(Dataset extract):
--------------------------------------------------
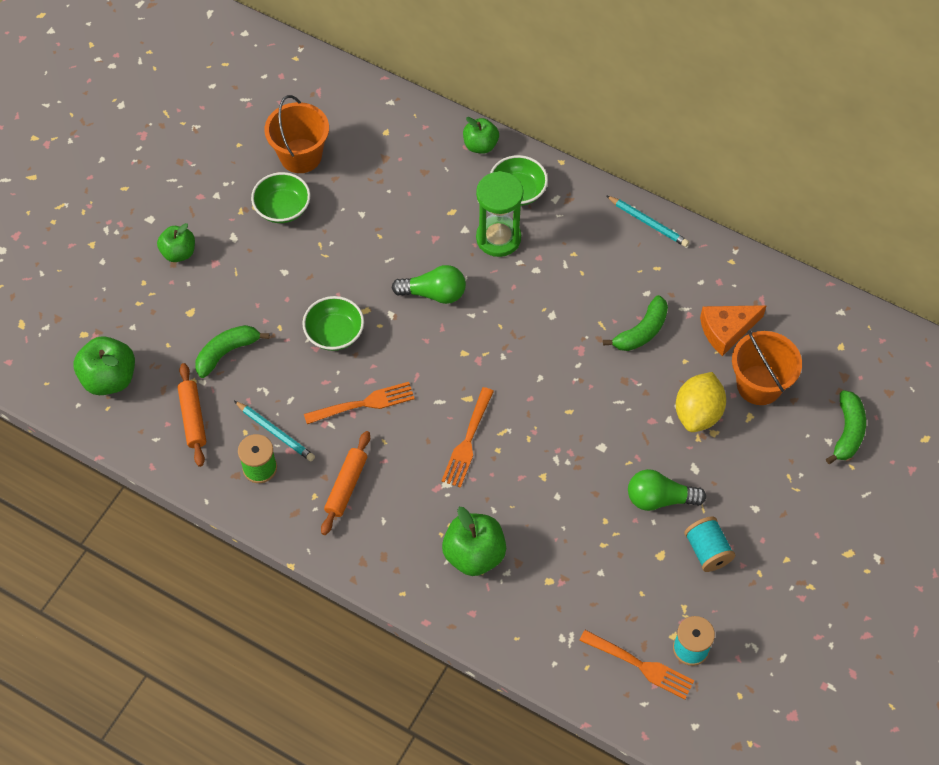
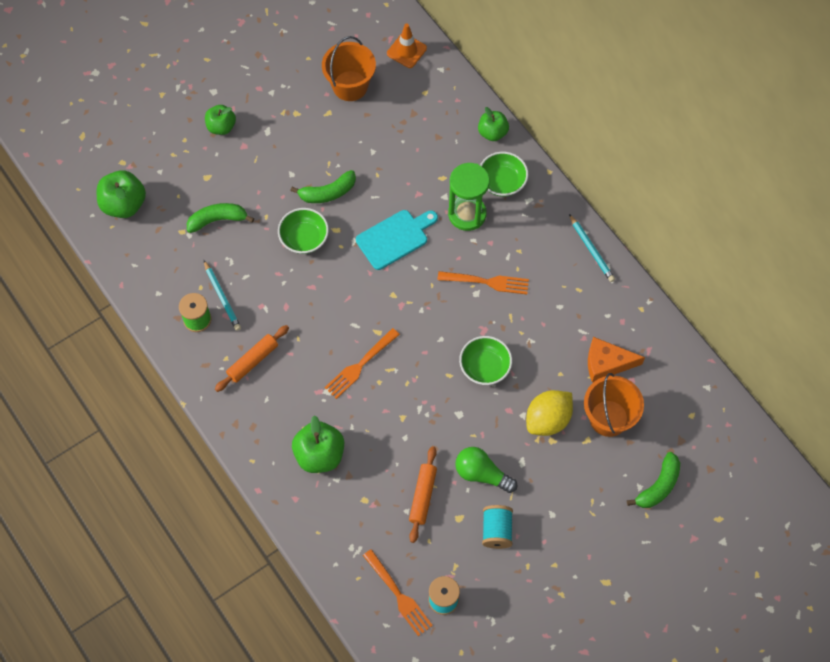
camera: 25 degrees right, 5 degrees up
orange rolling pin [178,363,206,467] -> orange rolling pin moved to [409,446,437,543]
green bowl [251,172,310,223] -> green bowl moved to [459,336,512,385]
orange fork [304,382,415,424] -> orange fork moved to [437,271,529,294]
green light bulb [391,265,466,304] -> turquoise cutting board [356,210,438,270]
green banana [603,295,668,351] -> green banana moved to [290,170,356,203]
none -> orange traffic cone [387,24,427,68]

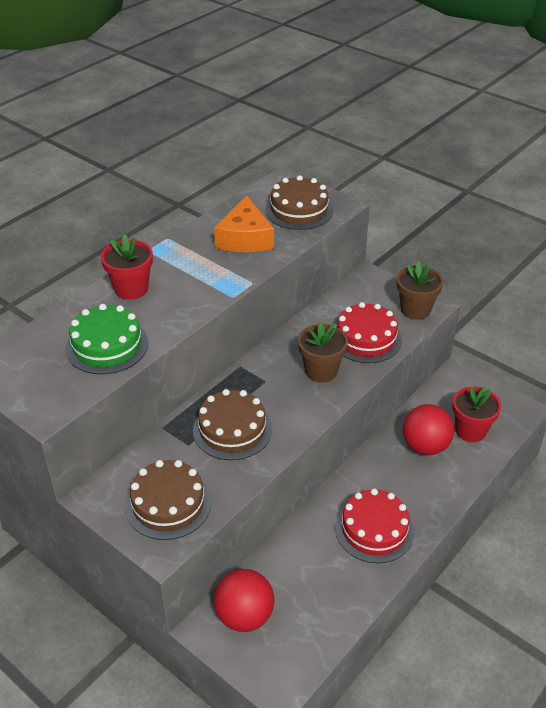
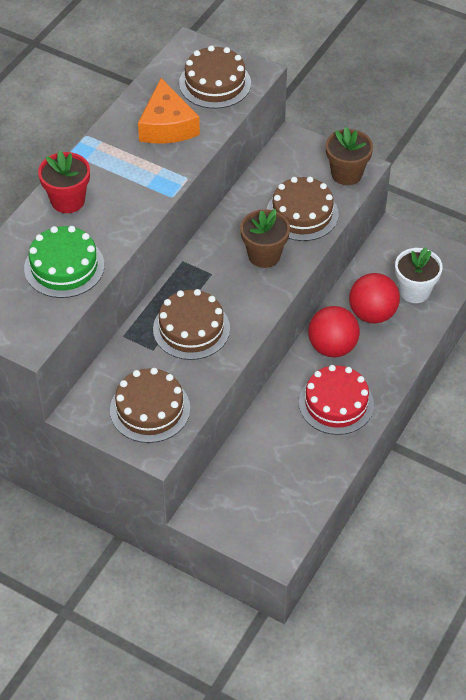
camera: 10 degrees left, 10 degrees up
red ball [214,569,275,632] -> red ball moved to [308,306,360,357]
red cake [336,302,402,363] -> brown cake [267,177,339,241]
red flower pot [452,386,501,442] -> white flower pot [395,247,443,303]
--------------------------------------------------
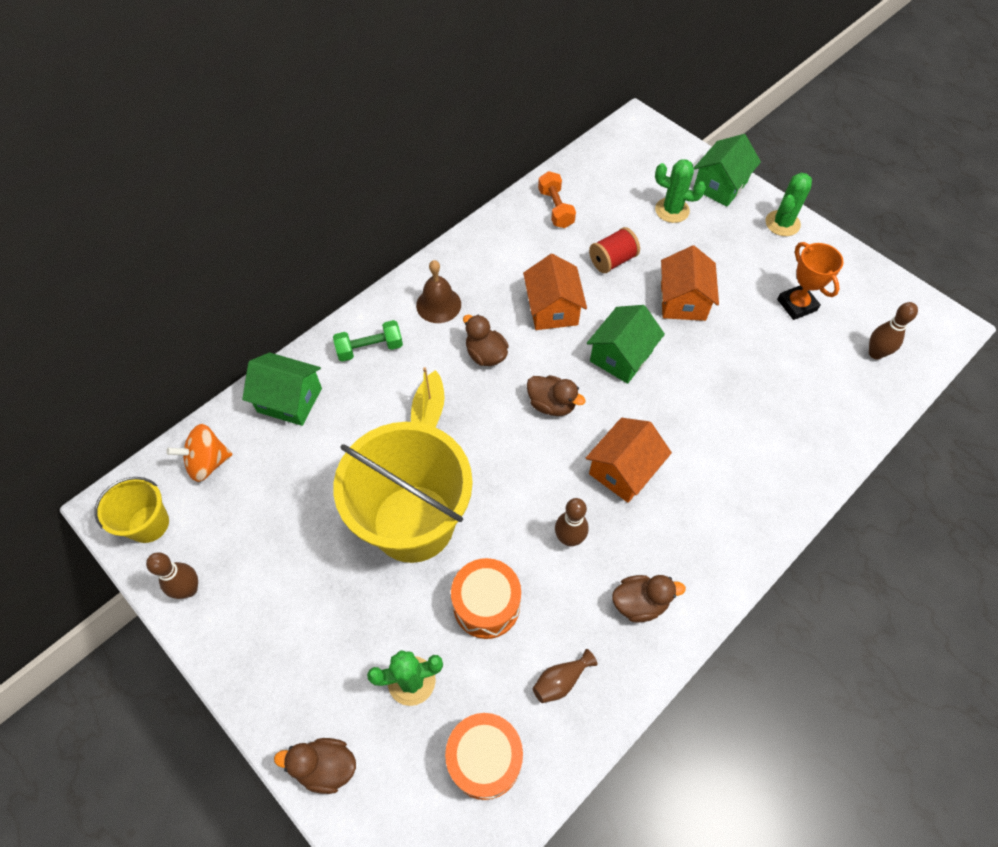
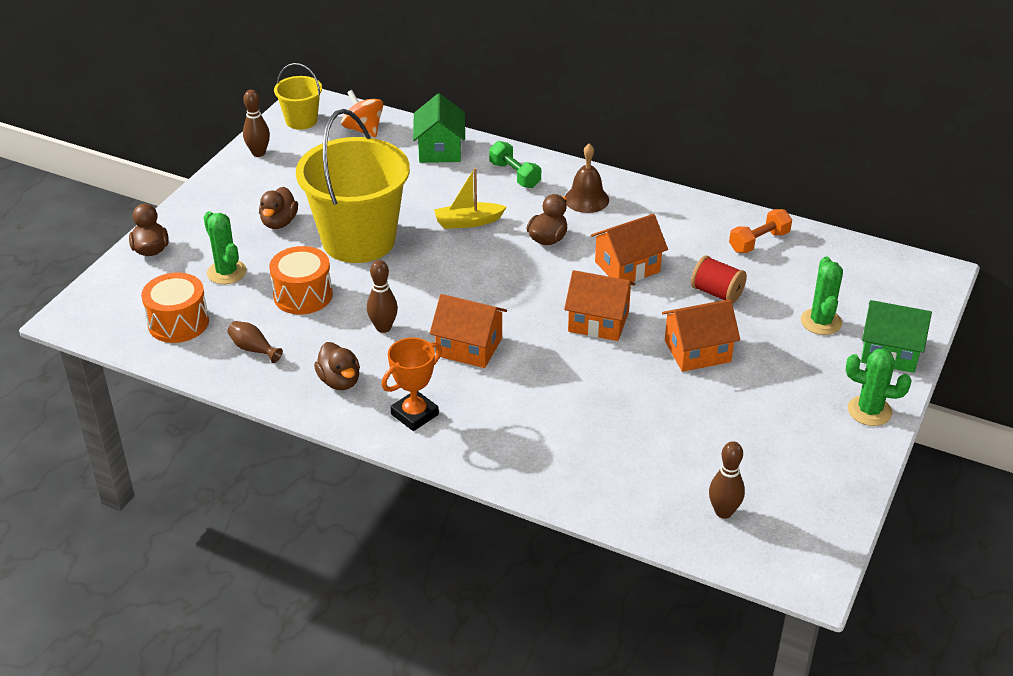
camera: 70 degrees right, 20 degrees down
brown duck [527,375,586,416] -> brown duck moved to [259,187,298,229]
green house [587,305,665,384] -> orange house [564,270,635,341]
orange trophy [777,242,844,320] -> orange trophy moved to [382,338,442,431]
--------------------------------------------------
(Exercise aim): What is needed is an exact copy of the lines above from the one with "none -> orange traffic cone [387,24,427,68]" to the one with "red flower pot", both ends kept, and nothing more; please leave the pictures out.

(Answer to this exercise):
none -> orange traffic cone [387,24,427,68]

camera: 10 degrees left, 10 degrees up
red ball [214,569,275,632] -> red ball moved to [308,306,360,357]
red cake [336,302,402,363] -> brown cake [267,177,339,241]
red flower pot [452,386,501,442] -> white flower pot [395,247,443,303]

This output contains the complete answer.